═════ Available records ═════

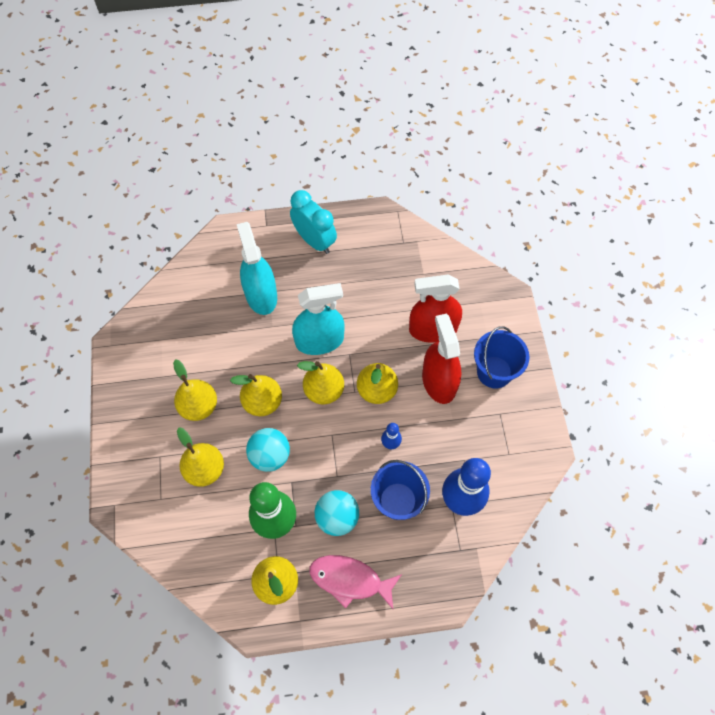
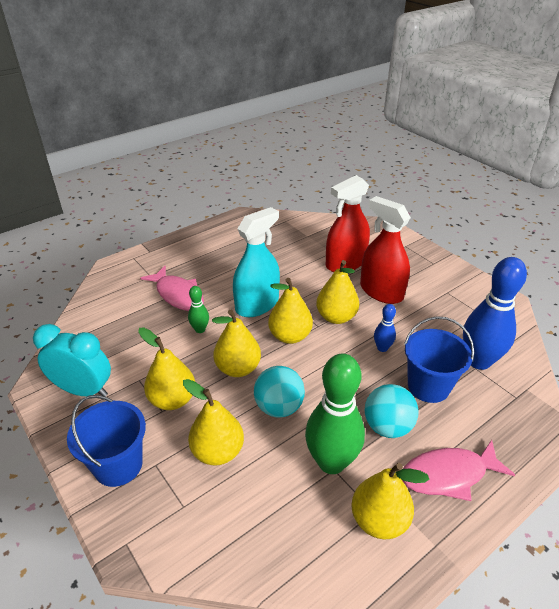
camera: 30 degrees left, 25 degrees down
(257, 345) = (200, 329): none -> green bowling pin
(261, 295) = (178, 295): turquoise spray bottle -> pink fish
(314, 241) = (201, 246): turquoise clock -> turquoise clock (83, 390)
(494, 372) = (416, 270): blue bucket -> blue bucket (118, 465)

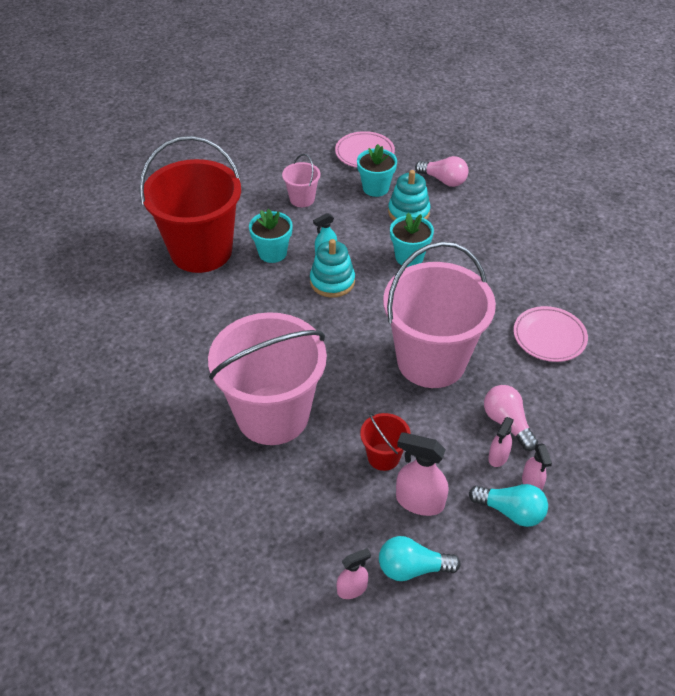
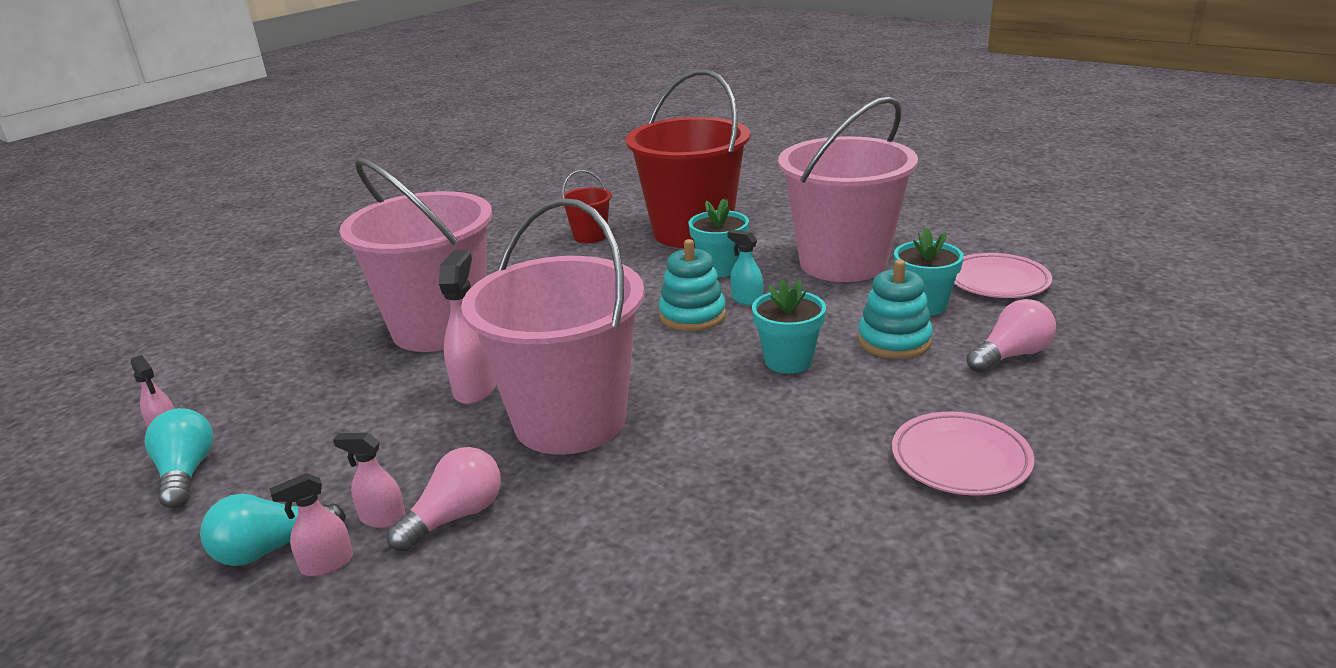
camera: 75 degrees right, 20 degrees down
(302, 199) = (843, 263): pink bucket -> pink bucket, size x2.33
(383, 457) = (377, 415): red bucket -> red bucket (590, 236)
(419, 501) = (298, 459): pink spray bottle -> pink spray bottle (476, 387)
(443, 180) = (1011, 355): pink light bulb -> pink light bulb turned 135 degrees counterclockwise
(510, 511) = (271, 549): turquoise light bulb -> turquoise light bulb turned 60 degrees clockwise
(549, 337) = (680, 535): pink plate -> pink plate (960, 459)

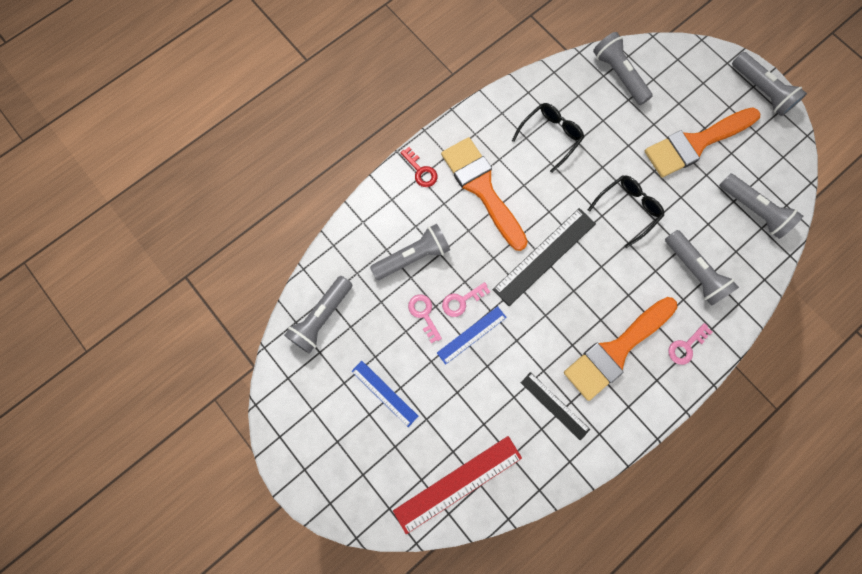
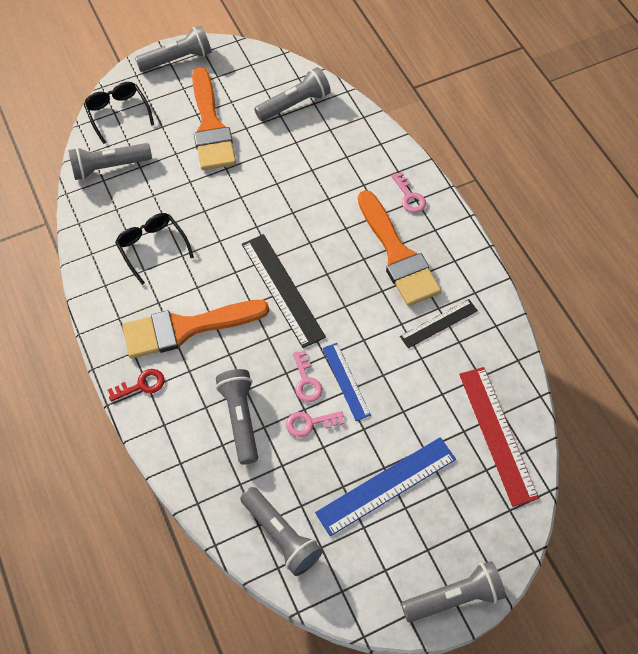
camera: 75 degrees left, 15 degrees down
(384, 393) = (386, 486): blue ruler -> blue ruler, size x1.65
(627, 209) = (258, 202): black glasses -> black glasses (118, 113)
(694, 272) = (339, 168): grey flashlight -> grey flashlight (454, 597)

═════

Problem statement
Among the records, find each line where the word "down" occurs, and copy it.

Answer to the exercise
camera: 30 degrees left, 25 degrees down
camera: 75 degrees right, 20 degrees down
camera: 75 degrees left, 15 degrees down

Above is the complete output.